### WHAT IS BEING ASKED:
Please copy every line below that contains the string "degrees".

### PROVIDED DATA:

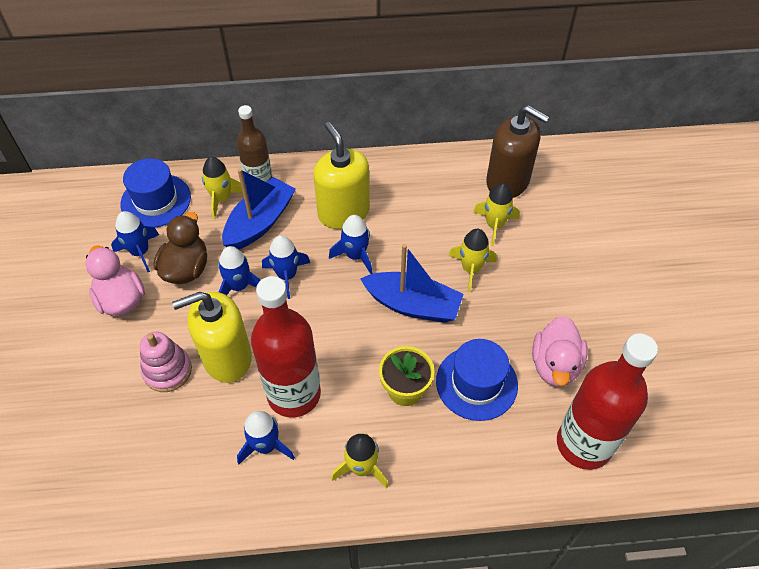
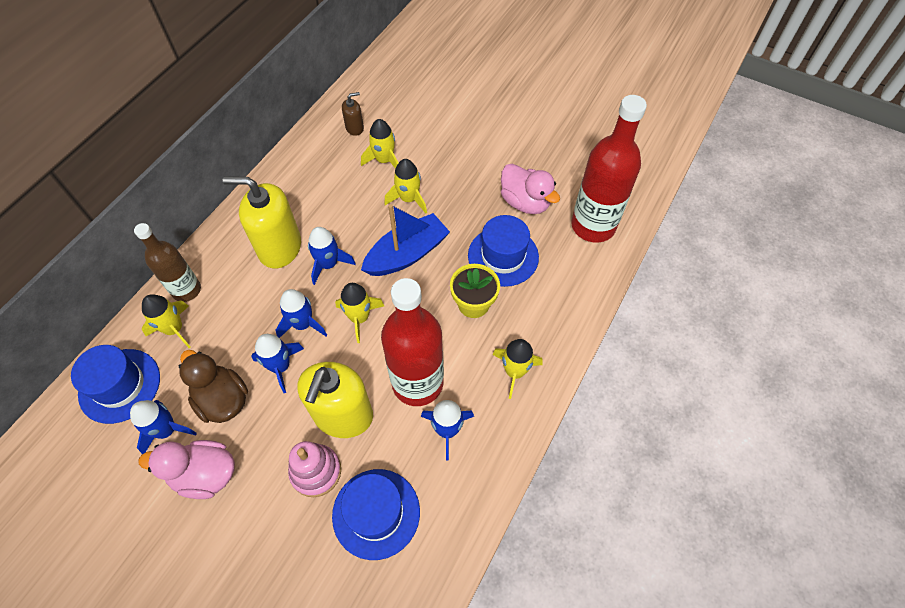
camera: 55 degrees left, 5 degrees up
(159, 437) = (376, 513): none -> blue hat
(260, 222) = (230, 313): blue boat -> none
(323, 311) = (359, 318): none -> yellow rocket
(508, 182) = (355, 128): brown soap dispenser -> brown soap dispenser, size x0.47

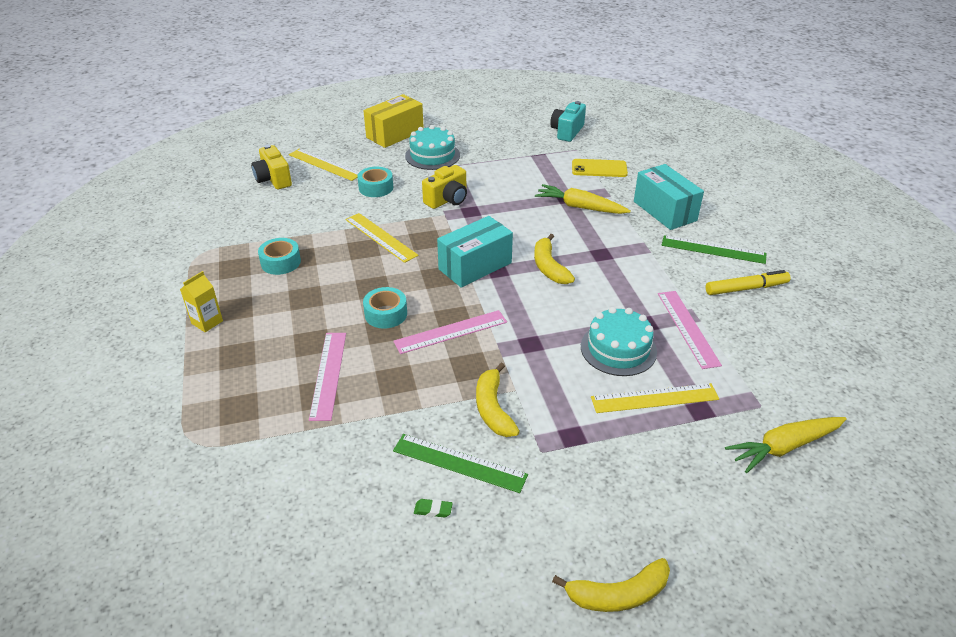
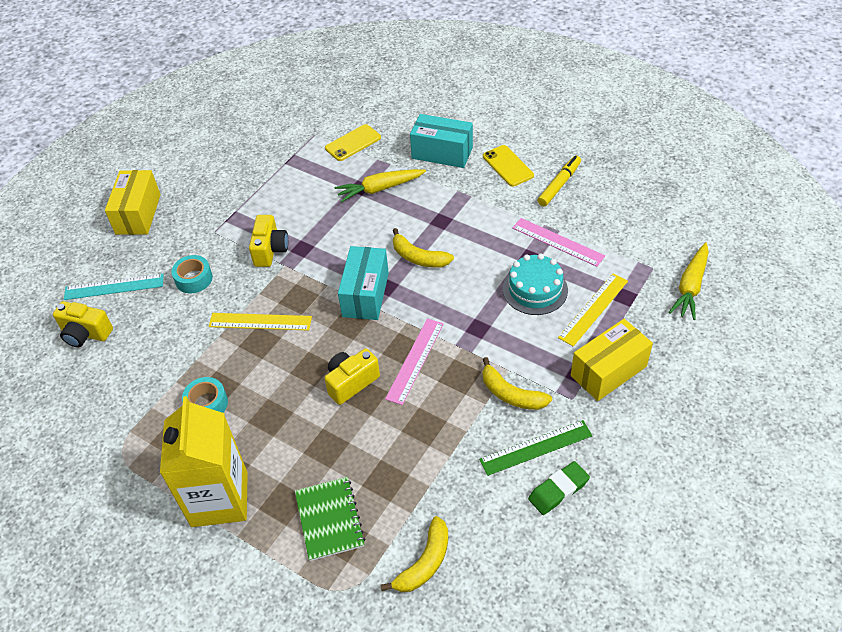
camera: 40 degrees left, 10 degrees up
(207, 322) = (219, 499): yellow carton -> yellow carton, size x2.39
(248, 388) = (329, 519): none -> green notebook
(325, 164) = (114, 287): yellow ruler -> turquoise ruler
(328, 374) = (373, 461): pink ruler -> none
(386, 314) = (351, 382): turquoise tape -> yellow camera
(432, 155) = (202, 215): turquoise cake -> none
(433, 510) = (558, 490): green eraser -> green eraser, size x1.98
(567, 132) = (286, 121): turquoise camera -> none
(604, 455) = (608, 371): none -> yellow box
(618, 594) = (706, 449): yellow banana -> yellow banana (424, 563)
(713, 249) = (508, 166): green ruler -> yellow phone

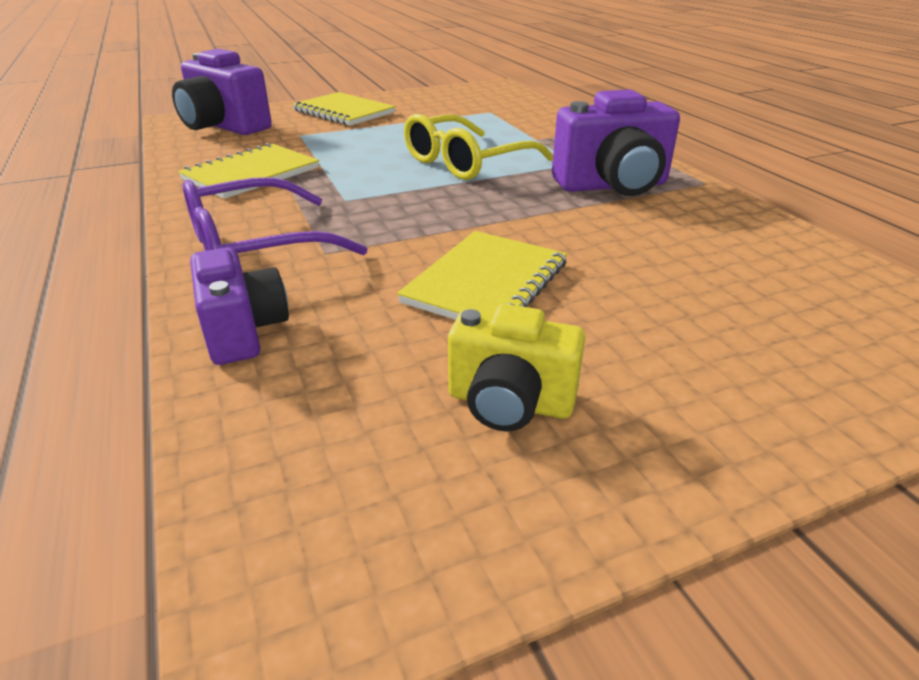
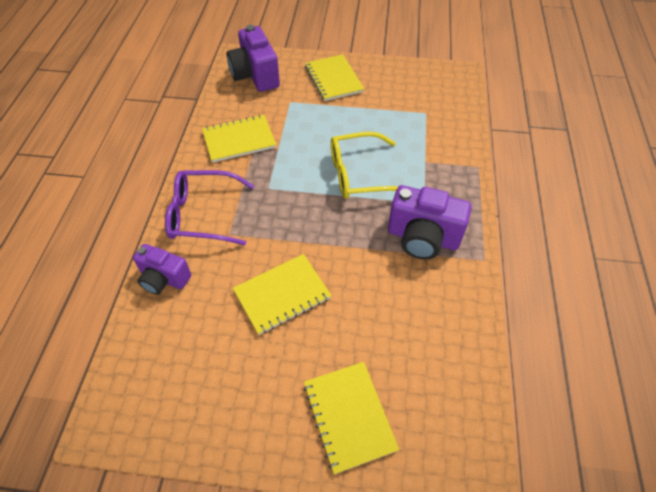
camera: 30 degrees right, 20 degrees up
(243, 331) = (164, 279): purple camera -> purple camera turned 105 degrees clockwise
(510, 403) = (230, 377): yellow camera -> none
(761, 367) = (349, 416): none -> yellow notebook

### RESPONSE TO THIS EXERCISE:
camera: 55 degrees left, 5 degrees up
camera: 40 degrees left, 10 degrees up
camera: 30 degrees right, 20 degrees up
(243, 331) = (164, 279): purple camera -> purple camera turned 105 degrees clockwise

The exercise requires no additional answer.